(Before-and-after change data)

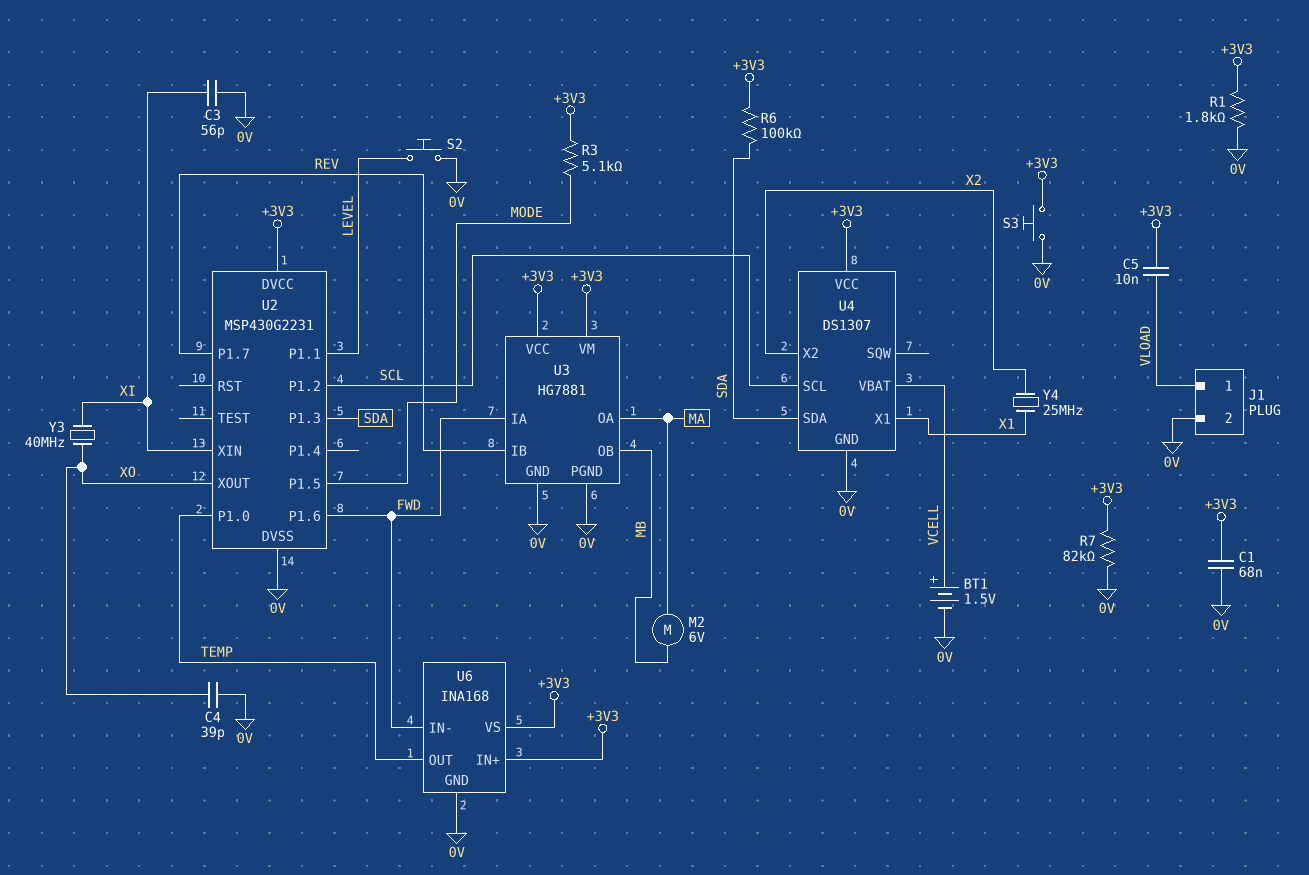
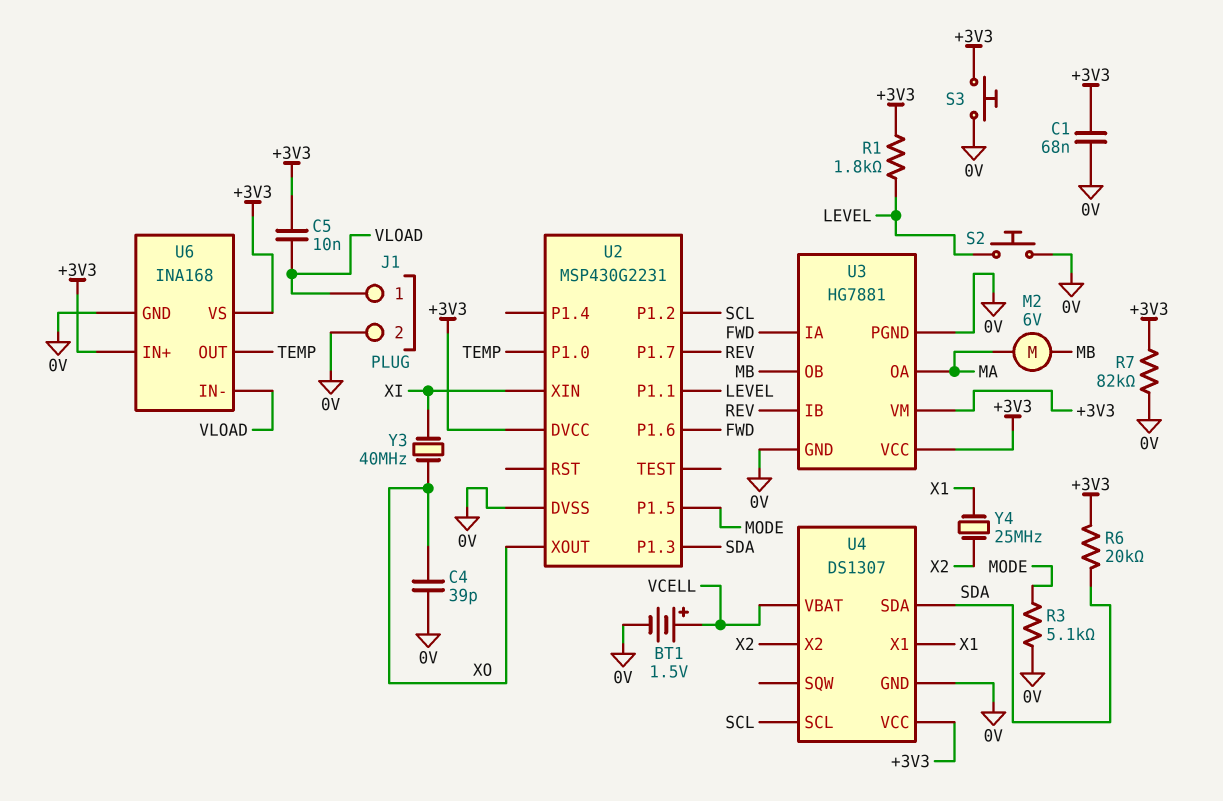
C3: 56pF (0V, XI) -> none
R1: 1.8k (+3V3, 0V) -> 1.8k (+3V3, LEVEL)
R3: 5.1k (+3V3, MODE) -> 5.1k (0V, MODE)
R6: 100k (+3V3, SDA) -> 20k (+3V3, SDA)
U6 pin IN-: FWD -> VLOAD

◆ Task instructions
Pictures do not belong in the copy. Reproduce the rest of the data exactly.

◆ Result of the exercise
C3: 56pF (0V, XI) -> none
R1: 1.8k (+3V3, 0V) -> 1.8k (+3V3, LEVEL)
R3: 5.1k (+3V3, MODE) -> 5.1k (0V, MODE)
R6: 100k (+3V3, SDA) -> 20k (+3V3, SDA)
U6 pin IN-: FWD -> VLOAD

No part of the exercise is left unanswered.